Input material –
+ + + +

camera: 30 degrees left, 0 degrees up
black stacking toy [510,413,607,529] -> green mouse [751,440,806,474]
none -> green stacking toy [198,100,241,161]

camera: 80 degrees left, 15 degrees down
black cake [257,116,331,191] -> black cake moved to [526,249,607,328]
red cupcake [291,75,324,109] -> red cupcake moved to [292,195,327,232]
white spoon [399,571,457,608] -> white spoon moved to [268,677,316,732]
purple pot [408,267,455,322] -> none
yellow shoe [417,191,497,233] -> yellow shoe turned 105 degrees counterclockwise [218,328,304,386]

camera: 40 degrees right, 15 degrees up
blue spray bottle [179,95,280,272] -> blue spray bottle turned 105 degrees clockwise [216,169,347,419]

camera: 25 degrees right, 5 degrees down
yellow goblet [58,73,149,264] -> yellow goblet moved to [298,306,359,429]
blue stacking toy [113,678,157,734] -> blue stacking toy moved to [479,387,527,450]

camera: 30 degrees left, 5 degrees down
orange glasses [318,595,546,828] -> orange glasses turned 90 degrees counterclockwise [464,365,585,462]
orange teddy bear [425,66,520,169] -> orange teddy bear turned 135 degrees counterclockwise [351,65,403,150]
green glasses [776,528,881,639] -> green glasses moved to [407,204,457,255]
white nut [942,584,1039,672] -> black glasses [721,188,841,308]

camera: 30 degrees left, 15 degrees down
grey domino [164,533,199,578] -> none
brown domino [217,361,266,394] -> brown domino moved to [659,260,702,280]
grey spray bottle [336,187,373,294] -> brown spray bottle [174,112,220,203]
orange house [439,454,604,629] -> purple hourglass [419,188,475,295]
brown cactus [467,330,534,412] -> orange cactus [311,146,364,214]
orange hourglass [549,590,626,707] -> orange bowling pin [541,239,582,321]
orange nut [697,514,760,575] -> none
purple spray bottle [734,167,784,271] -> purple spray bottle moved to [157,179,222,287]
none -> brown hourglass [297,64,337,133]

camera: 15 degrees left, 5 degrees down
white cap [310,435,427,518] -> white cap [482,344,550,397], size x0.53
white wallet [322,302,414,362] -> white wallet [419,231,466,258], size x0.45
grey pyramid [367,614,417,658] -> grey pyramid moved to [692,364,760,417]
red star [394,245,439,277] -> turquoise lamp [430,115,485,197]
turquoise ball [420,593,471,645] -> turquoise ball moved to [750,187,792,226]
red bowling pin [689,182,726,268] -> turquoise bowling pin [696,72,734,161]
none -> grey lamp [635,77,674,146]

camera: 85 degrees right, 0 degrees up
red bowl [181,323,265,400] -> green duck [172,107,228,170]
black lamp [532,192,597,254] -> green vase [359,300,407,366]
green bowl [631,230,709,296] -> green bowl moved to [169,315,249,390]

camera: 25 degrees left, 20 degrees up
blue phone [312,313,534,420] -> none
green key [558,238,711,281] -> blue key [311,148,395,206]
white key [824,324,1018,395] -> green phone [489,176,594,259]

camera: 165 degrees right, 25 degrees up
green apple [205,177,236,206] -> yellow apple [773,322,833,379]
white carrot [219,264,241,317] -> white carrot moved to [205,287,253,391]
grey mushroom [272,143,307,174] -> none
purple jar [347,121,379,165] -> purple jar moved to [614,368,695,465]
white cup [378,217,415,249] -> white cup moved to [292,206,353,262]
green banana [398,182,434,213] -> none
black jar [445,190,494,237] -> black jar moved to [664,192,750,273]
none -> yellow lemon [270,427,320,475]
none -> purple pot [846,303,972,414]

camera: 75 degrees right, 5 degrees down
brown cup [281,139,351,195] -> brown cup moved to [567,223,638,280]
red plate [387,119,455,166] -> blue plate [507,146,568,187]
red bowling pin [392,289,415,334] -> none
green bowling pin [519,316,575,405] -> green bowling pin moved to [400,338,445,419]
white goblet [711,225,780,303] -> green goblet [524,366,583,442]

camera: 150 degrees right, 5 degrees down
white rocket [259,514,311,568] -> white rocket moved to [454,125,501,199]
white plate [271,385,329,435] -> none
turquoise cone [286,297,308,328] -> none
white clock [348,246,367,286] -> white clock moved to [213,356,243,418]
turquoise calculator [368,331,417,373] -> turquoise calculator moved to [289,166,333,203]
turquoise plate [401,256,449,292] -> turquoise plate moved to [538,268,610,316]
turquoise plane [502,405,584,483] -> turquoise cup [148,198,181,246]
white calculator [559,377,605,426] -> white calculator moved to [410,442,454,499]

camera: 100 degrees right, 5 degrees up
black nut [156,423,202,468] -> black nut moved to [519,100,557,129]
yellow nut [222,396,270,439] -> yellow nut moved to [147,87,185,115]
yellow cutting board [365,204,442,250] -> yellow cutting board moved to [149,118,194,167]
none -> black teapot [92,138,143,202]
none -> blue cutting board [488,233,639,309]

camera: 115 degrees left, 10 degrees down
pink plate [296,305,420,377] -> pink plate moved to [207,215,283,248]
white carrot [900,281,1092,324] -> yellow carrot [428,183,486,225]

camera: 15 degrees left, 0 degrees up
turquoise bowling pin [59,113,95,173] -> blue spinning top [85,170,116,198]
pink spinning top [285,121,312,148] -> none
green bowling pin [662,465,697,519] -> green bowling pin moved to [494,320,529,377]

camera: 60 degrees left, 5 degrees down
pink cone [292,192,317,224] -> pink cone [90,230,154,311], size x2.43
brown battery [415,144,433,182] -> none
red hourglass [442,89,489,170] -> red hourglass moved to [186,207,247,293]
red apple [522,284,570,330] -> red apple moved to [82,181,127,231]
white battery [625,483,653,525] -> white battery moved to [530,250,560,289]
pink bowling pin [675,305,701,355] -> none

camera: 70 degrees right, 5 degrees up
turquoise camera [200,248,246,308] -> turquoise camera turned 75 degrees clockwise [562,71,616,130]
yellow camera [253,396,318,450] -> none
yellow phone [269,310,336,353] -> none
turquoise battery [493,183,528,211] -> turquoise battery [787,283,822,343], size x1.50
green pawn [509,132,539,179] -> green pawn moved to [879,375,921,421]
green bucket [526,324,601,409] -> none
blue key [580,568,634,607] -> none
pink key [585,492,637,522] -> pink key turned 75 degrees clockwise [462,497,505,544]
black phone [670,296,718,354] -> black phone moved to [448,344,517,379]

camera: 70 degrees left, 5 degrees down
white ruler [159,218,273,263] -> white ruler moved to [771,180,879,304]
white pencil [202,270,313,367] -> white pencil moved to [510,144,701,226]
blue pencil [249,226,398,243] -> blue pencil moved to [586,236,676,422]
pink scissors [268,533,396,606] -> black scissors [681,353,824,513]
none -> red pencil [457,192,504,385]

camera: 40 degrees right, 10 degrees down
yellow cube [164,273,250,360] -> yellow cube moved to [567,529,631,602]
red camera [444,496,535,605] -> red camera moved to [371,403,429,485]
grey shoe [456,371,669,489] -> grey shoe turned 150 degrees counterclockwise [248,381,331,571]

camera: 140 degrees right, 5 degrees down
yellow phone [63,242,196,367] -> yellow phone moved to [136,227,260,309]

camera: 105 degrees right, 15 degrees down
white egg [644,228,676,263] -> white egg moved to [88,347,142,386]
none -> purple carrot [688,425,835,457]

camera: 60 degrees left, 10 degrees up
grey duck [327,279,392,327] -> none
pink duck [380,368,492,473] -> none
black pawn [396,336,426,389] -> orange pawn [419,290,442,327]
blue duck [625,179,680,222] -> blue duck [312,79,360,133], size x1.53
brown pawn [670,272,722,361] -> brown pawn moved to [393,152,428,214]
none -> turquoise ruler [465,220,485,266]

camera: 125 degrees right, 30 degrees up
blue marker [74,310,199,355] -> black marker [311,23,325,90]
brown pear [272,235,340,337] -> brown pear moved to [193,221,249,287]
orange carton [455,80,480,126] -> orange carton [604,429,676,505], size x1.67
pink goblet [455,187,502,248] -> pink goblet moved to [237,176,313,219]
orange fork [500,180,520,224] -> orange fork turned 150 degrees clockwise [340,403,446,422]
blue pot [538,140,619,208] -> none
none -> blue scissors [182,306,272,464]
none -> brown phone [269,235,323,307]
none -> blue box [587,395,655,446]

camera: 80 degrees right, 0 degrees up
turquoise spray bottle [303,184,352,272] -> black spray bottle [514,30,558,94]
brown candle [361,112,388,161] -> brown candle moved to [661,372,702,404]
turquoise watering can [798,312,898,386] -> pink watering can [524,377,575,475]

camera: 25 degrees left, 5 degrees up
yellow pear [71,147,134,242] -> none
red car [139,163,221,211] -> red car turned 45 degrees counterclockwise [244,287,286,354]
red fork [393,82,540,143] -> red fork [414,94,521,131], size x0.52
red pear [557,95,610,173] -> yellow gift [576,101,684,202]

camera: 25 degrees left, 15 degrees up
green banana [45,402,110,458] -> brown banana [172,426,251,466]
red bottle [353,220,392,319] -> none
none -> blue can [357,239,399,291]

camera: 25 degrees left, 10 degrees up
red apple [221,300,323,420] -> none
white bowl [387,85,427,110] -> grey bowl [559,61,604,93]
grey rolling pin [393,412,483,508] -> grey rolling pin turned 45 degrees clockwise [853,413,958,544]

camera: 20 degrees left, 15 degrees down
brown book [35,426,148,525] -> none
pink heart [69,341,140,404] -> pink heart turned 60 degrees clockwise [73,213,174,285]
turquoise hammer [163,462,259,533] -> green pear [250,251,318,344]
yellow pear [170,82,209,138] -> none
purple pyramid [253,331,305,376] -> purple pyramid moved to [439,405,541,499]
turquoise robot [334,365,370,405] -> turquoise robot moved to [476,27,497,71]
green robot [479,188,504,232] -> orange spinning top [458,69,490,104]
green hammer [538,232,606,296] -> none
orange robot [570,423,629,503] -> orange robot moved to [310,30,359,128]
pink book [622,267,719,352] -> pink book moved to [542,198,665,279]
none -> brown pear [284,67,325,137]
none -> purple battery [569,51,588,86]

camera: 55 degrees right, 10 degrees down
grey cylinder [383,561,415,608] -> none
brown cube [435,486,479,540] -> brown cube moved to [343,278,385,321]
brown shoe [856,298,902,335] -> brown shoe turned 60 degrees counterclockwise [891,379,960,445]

+ + + +

The task – Take the lines above from the one containing "orange hourglass [549,590,626,707]" down to the one containing "white wallet [322,302,414,362]", and transcribe them exactly, both ends included.

Output of the task –
orange hourglass [549,590,626,707] -> orange bowling pin [541,239,582,321]
orange nut [697,514,760,575] -> none
purple spray bottle [734,167,784,271] -> purple spray bottle moved to [157,179,222,287]
none -> brown hourglass [297,64,337,133]

camera: 15 degrees left, 5 degrees down
white cap [310,435,427,518] -> white cap [482,344,550,397], size x0.53
white wallet [322,302,414,362] -> white wallet [419,231,466,258], size x0.45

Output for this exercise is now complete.